### GOAL OF THE EXERCISE
Reproduce the listing below exactly. Pictures do not belong in the copy.

### DATA SHOWN
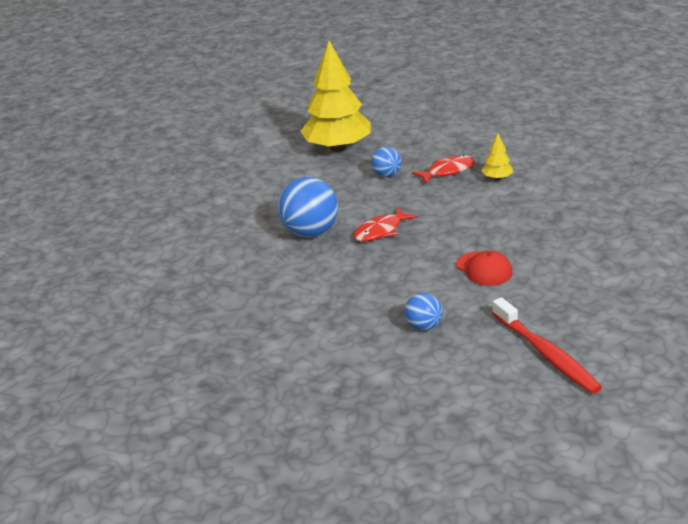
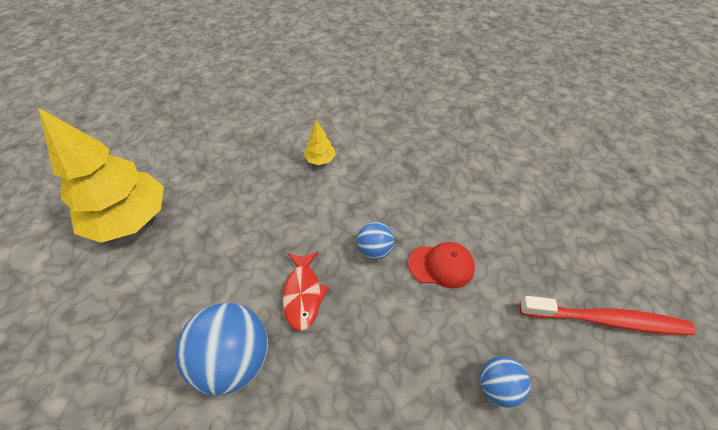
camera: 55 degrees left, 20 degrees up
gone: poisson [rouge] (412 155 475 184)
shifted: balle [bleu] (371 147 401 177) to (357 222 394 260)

### OUTPUT OF THE EXERCISE
camera: 55 degrees left, 20 degrees up
gone: poisson [rouge] (412 155 475 184)
shifted: balle [bleu] (371 147 401 177) to (357 222 394 260)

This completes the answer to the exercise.